Information:

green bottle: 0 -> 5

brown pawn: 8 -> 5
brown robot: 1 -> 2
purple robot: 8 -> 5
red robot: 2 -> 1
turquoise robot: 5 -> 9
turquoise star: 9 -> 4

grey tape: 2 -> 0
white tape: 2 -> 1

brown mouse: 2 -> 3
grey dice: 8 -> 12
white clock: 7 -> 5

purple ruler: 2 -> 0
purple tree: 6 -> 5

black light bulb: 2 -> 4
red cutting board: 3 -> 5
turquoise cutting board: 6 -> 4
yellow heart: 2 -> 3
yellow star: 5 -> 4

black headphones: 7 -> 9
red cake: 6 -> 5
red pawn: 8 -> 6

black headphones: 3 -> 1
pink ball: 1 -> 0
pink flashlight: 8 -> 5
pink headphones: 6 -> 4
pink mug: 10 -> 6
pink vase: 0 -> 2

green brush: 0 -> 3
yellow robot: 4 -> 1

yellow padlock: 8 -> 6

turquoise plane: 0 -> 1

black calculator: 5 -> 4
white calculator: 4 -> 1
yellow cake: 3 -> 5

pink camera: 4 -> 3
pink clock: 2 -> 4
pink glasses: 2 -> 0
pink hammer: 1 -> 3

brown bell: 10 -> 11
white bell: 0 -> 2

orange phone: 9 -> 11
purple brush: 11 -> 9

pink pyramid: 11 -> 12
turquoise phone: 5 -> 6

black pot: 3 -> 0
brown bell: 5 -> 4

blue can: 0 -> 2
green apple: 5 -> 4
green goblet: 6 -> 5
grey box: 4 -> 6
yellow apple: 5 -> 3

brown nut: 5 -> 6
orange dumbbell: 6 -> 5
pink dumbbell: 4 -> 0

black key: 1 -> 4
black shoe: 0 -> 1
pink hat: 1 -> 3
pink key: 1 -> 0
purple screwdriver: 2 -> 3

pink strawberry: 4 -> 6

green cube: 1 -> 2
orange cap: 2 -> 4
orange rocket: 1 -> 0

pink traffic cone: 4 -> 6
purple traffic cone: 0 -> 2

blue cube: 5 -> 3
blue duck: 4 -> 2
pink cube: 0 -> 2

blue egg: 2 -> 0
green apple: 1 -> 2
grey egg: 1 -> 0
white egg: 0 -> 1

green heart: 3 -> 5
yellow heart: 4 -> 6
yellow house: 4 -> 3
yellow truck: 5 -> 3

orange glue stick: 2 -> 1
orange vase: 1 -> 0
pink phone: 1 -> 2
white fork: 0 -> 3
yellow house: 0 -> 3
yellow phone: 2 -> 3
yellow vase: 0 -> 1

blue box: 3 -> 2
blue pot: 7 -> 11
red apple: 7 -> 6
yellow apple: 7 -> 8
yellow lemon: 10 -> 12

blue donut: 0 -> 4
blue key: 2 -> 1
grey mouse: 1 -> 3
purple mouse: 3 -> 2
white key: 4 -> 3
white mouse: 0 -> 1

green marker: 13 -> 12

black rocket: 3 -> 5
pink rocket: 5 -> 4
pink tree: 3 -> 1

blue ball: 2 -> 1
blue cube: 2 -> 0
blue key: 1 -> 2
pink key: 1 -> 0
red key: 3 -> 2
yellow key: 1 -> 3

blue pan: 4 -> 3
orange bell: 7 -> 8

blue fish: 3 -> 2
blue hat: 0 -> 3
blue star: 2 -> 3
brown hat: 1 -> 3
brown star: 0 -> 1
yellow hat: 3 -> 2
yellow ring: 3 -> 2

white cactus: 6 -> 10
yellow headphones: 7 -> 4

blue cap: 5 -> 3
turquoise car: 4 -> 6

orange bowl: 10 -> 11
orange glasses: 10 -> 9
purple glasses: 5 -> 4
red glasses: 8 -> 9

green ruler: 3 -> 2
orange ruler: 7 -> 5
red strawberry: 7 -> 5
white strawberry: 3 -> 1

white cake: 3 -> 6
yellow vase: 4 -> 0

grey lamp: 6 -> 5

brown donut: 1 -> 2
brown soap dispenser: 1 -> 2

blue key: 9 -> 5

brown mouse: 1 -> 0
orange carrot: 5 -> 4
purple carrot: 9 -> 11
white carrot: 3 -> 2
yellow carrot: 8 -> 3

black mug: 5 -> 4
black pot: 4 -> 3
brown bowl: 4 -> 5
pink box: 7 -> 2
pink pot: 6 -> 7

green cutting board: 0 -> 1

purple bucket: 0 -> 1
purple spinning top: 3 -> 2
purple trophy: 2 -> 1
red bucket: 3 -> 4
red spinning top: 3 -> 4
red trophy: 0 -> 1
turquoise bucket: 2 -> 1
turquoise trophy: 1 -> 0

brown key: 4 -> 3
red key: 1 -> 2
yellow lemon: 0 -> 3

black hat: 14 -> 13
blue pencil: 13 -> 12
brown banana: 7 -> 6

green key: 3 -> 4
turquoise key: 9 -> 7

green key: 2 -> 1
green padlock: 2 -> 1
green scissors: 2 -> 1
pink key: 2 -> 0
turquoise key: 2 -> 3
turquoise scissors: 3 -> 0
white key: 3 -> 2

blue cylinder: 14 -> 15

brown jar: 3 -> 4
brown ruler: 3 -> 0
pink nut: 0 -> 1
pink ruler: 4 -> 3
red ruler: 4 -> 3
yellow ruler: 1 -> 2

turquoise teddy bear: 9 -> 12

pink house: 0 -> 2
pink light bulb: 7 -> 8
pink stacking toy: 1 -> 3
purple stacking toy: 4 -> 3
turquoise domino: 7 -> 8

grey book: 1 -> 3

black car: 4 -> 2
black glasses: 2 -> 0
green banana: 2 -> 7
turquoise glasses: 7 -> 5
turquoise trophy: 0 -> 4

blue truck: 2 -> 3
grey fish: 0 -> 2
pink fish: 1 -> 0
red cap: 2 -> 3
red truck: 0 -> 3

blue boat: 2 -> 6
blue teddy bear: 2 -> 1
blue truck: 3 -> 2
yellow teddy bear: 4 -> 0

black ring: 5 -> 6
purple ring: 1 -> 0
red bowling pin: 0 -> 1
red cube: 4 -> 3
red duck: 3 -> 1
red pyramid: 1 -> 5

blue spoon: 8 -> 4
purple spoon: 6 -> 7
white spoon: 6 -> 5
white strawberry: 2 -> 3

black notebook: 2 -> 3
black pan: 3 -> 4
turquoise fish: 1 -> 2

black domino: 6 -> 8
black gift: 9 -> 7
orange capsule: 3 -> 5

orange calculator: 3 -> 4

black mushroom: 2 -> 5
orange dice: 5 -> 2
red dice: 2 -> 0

Task prompt:
For the lines from the one containing "red cube: 4 -> 3" through the end of the listing above, output each exactly and leave out the rest.

Result of the exercise:
red cube: 4 -> 3
red duck: 3 -> 1
red pyramid: 1 -> 5

blue spoon: 8 -> 4
purple spoon: 6 -> 7
white spoon: 6 -> 5
white strawberry: 2 -> 3

black notebook: 2 -> 3
black pan: 3 -> 4
turquoise fish: 1 -> 2

black domino: 6 -> 8
black gift: 9 -> 7
orange capsule: 3 -> 5

orange calculator: 3 -> 4

black mushroom: 2 -> 5
orange dice: 5 -> 2
red dice: 2 -> 0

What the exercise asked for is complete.